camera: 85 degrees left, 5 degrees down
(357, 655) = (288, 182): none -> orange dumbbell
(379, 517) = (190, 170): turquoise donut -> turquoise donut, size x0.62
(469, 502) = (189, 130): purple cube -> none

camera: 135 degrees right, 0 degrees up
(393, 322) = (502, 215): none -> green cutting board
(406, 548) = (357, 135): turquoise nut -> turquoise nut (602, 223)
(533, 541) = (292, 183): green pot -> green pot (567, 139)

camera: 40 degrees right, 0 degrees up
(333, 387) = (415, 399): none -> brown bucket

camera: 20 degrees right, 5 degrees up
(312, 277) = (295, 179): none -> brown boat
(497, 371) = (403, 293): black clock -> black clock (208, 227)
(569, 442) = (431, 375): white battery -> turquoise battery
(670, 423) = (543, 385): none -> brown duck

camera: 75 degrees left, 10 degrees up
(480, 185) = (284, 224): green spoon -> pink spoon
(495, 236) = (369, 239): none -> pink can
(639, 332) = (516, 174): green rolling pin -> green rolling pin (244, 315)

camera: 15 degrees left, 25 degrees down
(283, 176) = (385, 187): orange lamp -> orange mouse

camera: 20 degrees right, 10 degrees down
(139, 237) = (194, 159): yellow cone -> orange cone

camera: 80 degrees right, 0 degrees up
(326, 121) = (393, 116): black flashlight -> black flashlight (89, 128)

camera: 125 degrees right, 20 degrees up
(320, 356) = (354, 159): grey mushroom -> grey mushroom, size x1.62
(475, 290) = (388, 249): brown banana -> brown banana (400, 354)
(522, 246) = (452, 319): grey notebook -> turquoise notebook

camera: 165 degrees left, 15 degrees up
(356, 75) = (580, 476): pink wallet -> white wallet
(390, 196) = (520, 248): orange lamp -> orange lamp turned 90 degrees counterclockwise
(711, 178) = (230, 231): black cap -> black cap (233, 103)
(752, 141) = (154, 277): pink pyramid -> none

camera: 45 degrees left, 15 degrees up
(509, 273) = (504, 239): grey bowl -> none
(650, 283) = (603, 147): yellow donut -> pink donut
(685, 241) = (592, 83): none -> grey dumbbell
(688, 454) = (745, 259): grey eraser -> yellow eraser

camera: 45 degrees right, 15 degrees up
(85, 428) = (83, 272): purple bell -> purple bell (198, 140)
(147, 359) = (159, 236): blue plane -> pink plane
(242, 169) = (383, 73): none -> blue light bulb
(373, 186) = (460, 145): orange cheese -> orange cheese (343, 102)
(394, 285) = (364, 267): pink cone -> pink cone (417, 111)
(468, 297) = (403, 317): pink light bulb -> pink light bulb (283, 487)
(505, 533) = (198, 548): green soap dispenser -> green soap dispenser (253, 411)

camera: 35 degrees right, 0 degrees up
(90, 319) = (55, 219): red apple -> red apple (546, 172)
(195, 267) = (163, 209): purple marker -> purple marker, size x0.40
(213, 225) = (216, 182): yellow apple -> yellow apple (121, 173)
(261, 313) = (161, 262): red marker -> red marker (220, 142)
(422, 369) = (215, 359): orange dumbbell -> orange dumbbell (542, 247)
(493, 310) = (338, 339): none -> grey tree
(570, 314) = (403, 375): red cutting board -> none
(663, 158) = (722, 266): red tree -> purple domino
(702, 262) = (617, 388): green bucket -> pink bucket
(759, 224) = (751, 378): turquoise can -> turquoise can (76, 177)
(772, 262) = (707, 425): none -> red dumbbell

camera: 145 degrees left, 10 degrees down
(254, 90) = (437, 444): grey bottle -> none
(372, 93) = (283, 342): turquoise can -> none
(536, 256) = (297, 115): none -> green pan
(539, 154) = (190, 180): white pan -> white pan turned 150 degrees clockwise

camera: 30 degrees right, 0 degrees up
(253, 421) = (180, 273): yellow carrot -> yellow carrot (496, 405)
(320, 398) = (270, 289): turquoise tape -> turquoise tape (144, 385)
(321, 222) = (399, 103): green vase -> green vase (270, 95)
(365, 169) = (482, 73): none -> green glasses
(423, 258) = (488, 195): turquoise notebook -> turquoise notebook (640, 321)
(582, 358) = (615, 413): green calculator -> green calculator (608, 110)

*****

▸ WORK TO COMPLETE:
Set down only the lines from the line with "(423, 258) = (488, 195): turquoise" through the last line of the data above, keeping both the first and the last.

▸ SOLVED PROBLEM:
(423, 258) = (488, 195): turquoise notebook -> turquoise notebook (640, 321)
(582, 358) = (615, 413): green calculator -> green calculator (608, 110)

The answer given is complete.